▸ **To do**
Output the data below exactly, down to the last character.

▸ **Supplied material**
-*-*-

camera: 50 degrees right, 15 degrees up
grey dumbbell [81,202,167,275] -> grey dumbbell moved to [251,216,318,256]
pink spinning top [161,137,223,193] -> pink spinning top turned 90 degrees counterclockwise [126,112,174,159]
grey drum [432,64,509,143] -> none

-*-*-

▸ **Solution for this problem**
camera: 50 degrees right, 15 degrees up
grey dumbbell [81,202,167,275] -> grey dumbbell moved to [251,216,318,256]
pink spinning top [161,137,223,193] -> pink spinning top turned 90 degrees counterclockwise [126,112,174,159]
grey drum [432,64,509,143] -> none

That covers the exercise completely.